■ Source material
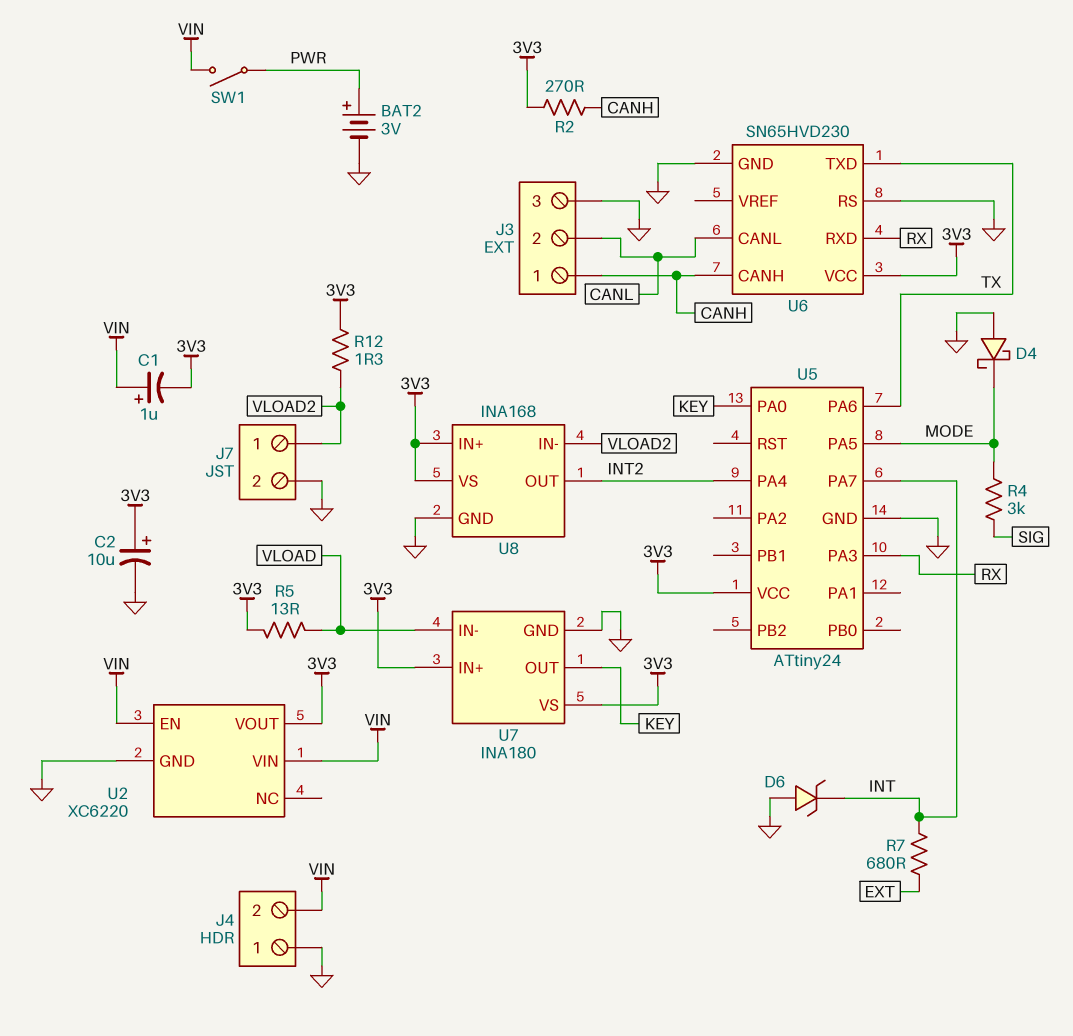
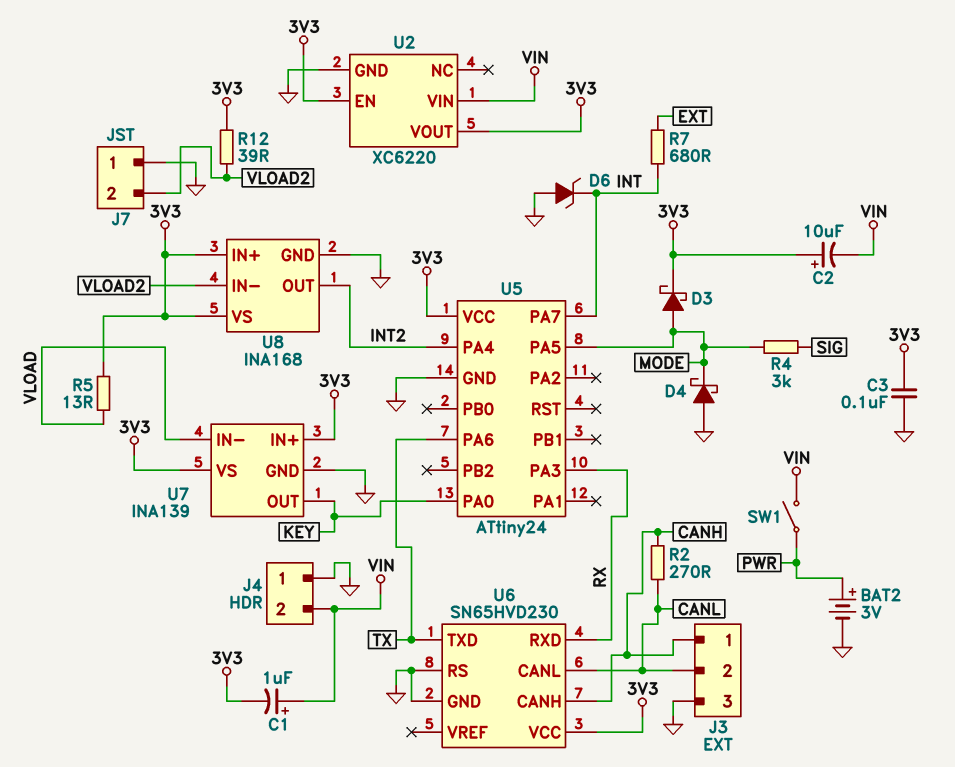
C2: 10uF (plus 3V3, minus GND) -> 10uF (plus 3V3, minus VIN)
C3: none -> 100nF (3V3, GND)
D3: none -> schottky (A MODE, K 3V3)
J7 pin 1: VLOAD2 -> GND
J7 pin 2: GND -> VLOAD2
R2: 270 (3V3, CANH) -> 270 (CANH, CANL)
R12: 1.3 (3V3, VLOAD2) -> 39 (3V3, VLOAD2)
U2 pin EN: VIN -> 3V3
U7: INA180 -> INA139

* * *

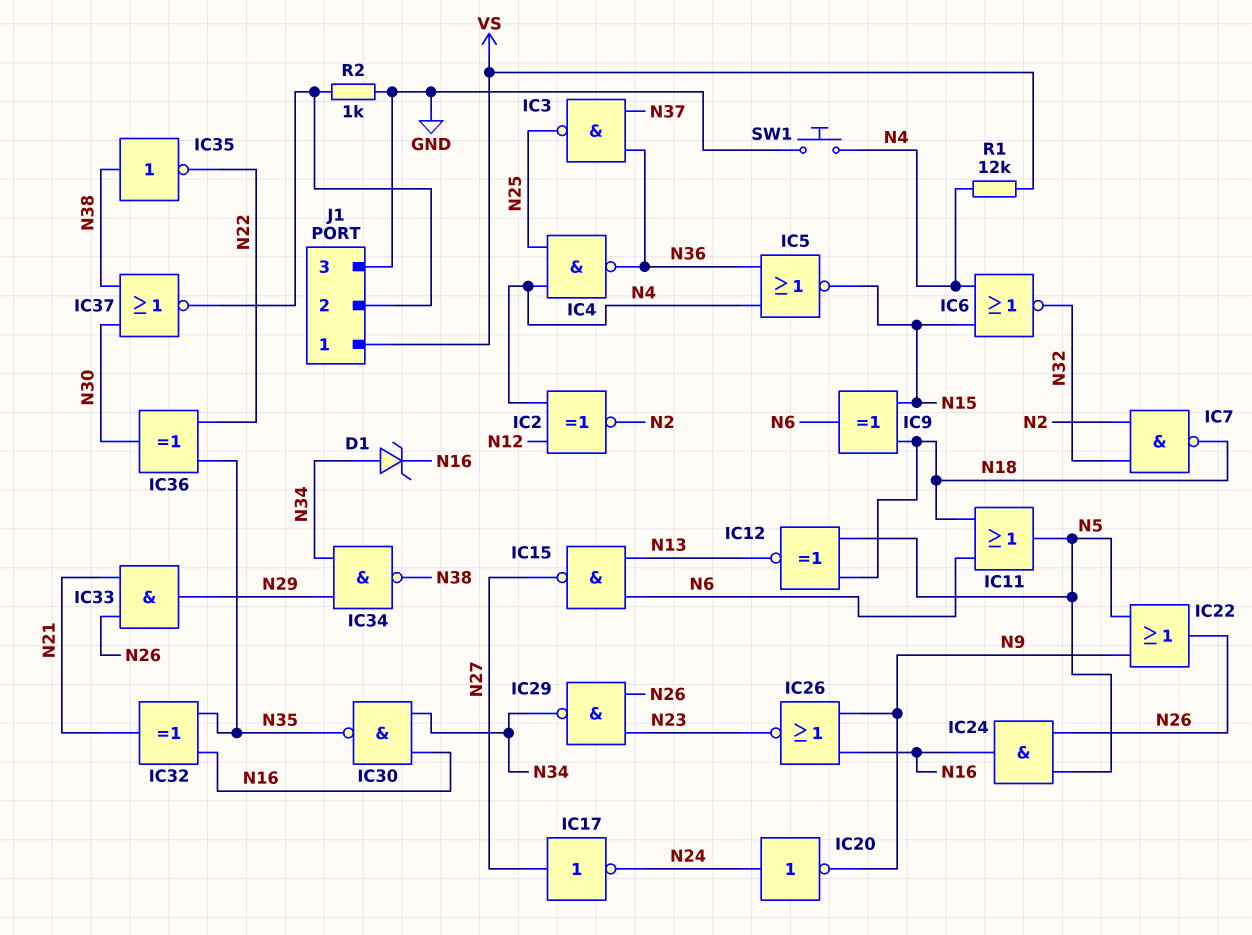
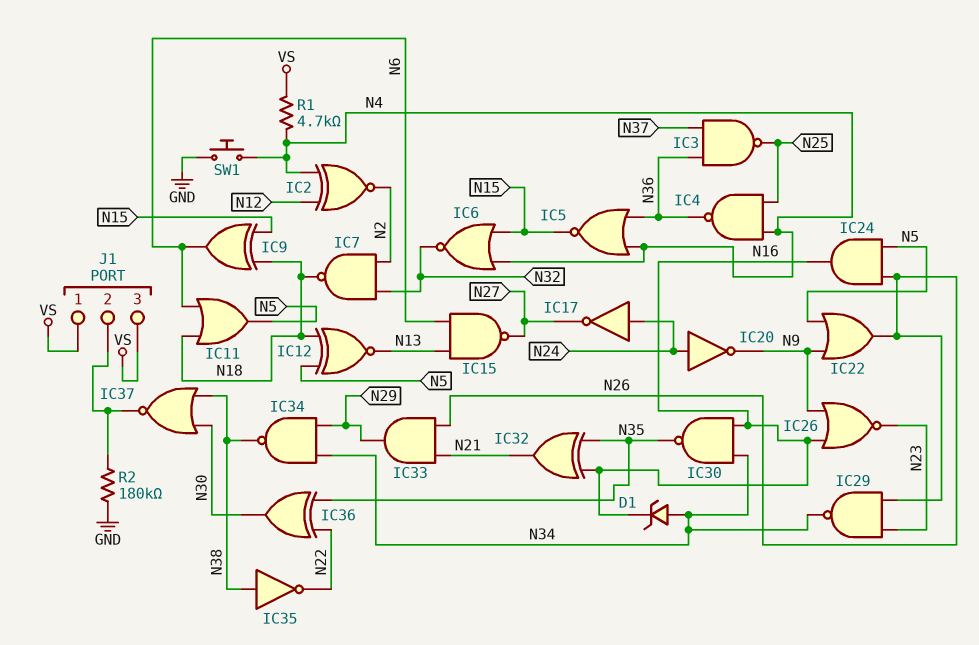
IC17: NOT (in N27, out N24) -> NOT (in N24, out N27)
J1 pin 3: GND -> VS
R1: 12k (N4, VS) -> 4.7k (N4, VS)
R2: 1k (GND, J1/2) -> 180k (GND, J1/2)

■ What this task involves
Give back precisely the lines above that start at the line containing "J7 pin 2: GND -> VLOAD2" and end at the line containing "U7: INA180 -> INA139", inclusive. No other lines belong in the output.

■ Written answer
J7 pin 2: GND -> VLOAD2
R2: 270 (3V3, CANH) -> 270 (CANH, CANL)
R12: 1.3 (3V3, VLOAD2) -> 39 (3V3, VLOAD2)
U2 pin EN: VIN -> 3V3
U7: INA180 -> INA139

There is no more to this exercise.